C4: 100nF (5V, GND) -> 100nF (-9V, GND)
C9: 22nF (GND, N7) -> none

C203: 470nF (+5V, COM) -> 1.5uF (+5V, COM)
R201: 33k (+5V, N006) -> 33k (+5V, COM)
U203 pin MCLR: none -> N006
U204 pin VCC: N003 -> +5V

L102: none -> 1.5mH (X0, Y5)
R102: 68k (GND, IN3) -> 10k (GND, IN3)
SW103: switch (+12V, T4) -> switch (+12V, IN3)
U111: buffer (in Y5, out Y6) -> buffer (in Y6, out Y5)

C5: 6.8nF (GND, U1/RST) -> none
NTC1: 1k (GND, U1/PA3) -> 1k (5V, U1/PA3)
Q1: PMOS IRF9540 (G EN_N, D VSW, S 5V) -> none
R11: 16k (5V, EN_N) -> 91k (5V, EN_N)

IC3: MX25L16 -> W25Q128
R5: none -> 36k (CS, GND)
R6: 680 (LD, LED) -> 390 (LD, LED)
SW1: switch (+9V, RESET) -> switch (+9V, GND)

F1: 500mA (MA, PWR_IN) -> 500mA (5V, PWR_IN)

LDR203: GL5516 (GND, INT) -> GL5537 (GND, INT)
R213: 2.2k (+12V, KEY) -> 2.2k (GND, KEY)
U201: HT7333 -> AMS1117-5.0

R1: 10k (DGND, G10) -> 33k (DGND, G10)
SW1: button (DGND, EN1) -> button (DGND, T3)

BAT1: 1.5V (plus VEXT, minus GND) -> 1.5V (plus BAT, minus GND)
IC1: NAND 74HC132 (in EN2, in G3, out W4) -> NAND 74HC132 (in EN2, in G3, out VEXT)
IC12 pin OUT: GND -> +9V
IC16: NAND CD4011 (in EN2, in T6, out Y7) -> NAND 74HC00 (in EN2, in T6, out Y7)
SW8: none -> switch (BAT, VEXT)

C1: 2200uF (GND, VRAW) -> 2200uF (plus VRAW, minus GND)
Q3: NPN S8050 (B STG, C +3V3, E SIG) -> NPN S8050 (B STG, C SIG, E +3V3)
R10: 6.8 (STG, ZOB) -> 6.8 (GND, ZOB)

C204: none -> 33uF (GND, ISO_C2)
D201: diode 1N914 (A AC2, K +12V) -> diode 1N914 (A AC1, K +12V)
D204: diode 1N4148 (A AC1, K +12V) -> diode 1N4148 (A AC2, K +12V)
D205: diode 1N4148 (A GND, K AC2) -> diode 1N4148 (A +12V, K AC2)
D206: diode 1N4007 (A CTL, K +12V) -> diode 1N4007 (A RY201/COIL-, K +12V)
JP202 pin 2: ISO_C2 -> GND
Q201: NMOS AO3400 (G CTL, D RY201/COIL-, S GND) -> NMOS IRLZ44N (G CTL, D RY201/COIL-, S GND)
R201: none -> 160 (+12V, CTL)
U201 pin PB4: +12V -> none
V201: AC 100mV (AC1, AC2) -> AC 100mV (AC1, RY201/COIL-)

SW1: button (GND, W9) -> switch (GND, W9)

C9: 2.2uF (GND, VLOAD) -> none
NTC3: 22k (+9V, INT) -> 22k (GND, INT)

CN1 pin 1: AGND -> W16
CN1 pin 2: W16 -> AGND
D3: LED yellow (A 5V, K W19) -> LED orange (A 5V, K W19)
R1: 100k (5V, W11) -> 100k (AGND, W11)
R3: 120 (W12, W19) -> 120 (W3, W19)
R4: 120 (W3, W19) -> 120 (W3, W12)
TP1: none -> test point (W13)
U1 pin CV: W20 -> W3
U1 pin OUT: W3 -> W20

::::::::::

Task item
Give back all of the records exactly as they were provided above.

Answer space
C4: 100nF (5V, GND) -> 100nF (-9V, GND)
C9: 22nF (GND, N7) -> none

C203: 470nF (+5V, COM) -> 1.5uF (+5V, COM)
R201: 33k (+5V, N006) -> 33k (+5V, COM)
U203 pin MCLR: none -> N006
U204 pin VCC: N003 -> +5V

L102: none -> 1.5mH (X0, Y5)
R102: 68k (GND, IN3) -> 10k (GND, IN3)
SW103: switch (+12V, T4) -> switch (+12V, IN3)
U111: buffer (in Y5, out Y6) -> buffer (in Y6, out Y5)

C5: 6.8nF (GND, U1/RST) -> none
NTC1: 1k (GND, U1/PA3) -> 1k (5V, U1/PA3)
Q1: PMOS IRF9540 (G EN_N, D VSW, S 5V) -> none
R11: 16k (5V, EN_N) -> 91k (5V, EN_N)

IC3: MX25L16 -> W25Q128
R5: none -> 36k (CS, GND)
R6: 680 (LD, LED) -> 390 (LD, LED)
SW1: switch (+9V, RESET) -> switch (+9V, GND)

F1: 500mA (MA, PWR_IN) -> 500mA (5V, PWR_IN)

LDR203: GL5516 (GND, INT) -> GL5537 (GND, INT)
R213: 2.2k (+12V, KEY) -> 2.2k (GND, KEY)
U201: HT7333 -> AMS1117-5.0

R1: 10k (DGND, G10) -> 33k (DGND, G10)
SW1: button (DGND, EN1) -> button (DGND, T3)

BAT1: 1.5V (plus VEXT, minus GND) -> 1.5V (plus BAT, minus GND)
IC1: NAND 74HC132 (in EN2, in G3, out W4) -> NAND 74HC132 (in EN2, in G3, out VEXT)
IC12 pin OUT: GND -> +9V
IC16: NAND CD4011 (in EN2, in T6, out Y7) -> NAND 74HC00 (in EN2, in T6, out Y7)
SW8: none -> switch (BAT, VEXT)

C1: 2200uF (GND, VRAW) -> 2200uF (plus VRAW, minus GND)
Q3: NPN S8050 (B STG, C +3V3, E SIG) -> NPN S8050 (B STG, C SIG, E +3V3)
R10: 6.8 (STG, ZOB) -> 6.8 (GND, ZOB)

C204: none -> 33uF (GND, ISO_C2)
D201: diode 1N914 (A AC2, K +12V) -> diode 1N914 (A AC1, K +12V)
D204: diode 1N4148 (A AC1, K +12V) -> diode 1N4148 (A AC2, K +12V)
D205: diode 1N4148 (A GND, K AC2) -> diode 1N4148 (A +12V, K AC2)
D206: diode 1N4007 (A CTL, K +12V) -> diode 1N4007 (A RY201/COIL-, K +12V)
JP202 pin 2: ISO_C2 -> GND
Q201: NMOS AO3400 (G CTL, D RY201/COIL-, S GND) -> NMOS IRLZ44N (G CTL, D RY201/COIL-, S GND)
R201: none -> 160 (+12V, CTL)
U201 pin PB4: +12V -> none
V201: AC 100mV (AC1, AC2) -> AC 100mV (AC1, RY201/COIL-)

SW1: button (GND, W9) -> switch (GND, W9)

C9: 2.2uF (GND, VLOAD) -> none
NTC3: 22k (+9V, INT) -> 22k (GND, INT)

CN1 pin 1: AGND -> W16
CN1 pin 2: W16 -> AGND
D3: LED yellow (A 5V, K W19) -> LED orange (A 5V, K W19)
R1: 100k (5V, W11) -> 100k (AGND, W11)
R3: 120 (W12, W19) -> 120 (W3, W19)
R4: 120 (W3, W19) -> 120 (W3, W12)
TP1: none -> test point (W13)
U1 pin CV: W20 -> W3
U1 pin OUT: W3 -> W20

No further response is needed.